**EXERCISE OBJECTIVE**. Repeat word for word, please, only the lines of the material from the one containing "none -> cyan brick E1:F1 level 1" through its final line, both ends included.

**SUPPLIED MATERIAL**.
◇ ◇ ◇

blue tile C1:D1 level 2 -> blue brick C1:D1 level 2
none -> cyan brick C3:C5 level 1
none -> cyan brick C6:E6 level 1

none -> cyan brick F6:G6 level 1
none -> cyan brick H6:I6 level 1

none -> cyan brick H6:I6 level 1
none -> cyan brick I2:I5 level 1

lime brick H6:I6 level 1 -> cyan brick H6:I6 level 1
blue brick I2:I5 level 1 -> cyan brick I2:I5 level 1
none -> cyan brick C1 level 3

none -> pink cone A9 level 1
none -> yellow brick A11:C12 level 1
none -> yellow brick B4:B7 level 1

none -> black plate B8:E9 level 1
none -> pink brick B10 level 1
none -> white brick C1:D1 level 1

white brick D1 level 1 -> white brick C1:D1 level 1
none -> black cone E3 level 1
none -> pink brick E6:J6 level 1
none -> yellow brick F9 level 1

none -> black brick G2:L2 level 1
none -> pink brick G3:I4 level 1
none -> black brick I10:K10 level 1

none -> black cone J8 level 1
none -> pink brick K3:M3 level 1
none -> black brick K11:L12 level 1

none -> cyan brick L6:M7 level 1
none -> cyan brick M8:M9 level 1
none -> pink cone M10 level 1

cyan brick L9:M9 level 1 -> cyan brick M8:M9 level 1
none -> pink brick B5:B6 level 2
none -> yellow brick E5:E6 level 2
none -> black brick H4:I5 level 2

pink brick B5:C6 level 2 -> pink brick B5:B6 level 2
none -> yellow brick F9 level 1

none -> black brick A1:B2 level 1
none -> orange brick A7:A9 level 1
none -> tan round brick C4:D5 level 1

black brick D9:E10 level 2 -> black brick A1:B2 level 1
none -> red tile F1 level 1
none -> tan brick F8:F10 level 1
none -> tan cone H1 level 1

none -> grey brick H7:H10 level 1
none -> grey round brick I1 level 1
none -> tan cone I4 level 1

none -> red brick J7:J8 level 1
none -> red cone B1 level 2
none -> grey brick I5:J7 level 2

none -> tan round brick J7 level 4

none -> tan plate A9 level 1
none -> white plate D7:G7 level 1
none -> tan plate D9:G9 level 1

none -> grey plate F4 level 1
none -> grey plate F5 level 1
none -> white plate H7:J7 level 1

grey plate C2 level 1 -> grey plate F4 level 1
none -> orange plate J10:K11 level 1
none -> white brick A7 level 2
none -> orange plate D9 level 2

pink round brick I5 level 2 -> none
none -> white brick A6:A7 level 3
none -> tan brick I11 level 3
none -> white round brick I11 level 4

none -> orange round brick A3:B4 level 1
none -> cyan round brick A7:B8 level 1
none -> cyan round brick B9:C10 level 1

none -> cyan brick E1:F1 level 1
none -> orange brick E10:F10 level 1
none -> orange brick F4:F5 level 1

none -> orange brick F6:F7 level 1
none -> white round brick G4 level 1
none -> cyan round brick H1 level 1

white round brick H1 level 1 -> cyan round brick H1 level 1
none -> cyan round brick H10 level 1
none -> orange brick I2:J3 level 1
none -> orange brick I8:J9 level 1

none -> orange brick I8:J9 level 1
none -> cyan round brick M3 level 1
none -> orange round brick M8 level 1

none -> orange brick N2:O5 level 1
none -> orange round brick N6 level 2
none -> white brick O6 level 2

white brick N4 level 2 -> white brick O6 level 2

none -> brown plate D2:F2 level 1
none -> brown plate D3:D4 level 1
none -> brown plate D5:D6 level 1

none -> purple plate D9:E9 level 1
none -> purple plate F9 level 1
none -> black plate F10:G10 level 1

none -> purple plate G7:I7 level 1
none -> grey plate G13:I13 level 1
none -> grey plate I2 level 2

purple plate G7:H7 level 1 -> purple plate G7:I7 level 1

◇ ◇ ◇

**WRITTEN RESPONSE**.
none -> cyan brick E1:F1 level 1
none -> orange brick E10:F10 level 1
none -> orange brick F4:F5 level 1

none -> orange brick F6:F7 level 1
none -> white round brick G4 level 1
none -> cyan round brick H1 level 1

white round brick H1 level 1 -> cyan round brick H1 level 1
none -> cyan round brick H10 level 1
none -> orange brick I2:J3 level 1
none -> orange brick I8:J9 level 1

none -> orange brick I8:J9 level 1
none -> cyan round brick M3 level 1
none -> orange round brick M8 level 1

none -> orange brick N2:O5 level 1
none -> orange round brick N6 level 2
none -> white brick O6 level 2

white brick N4 level 2 -> white brick O6 level 2

none -> brown plate D2:F2 level 1
none -> brown plate D3:D4 level 1
none -> brown plate D5:D6 level 1

none -> purple plate D9:E9 level 1
none -> purple plate F9 level 1
none -> black plate F10:G10 level 1

none -> purple plate G7:I7 level 1
none -> grey plate G13:I13 level 1
none -> grey plate I2 level 2

purple plate G7:H7 level 1 -> purple plate G7:I7 level 1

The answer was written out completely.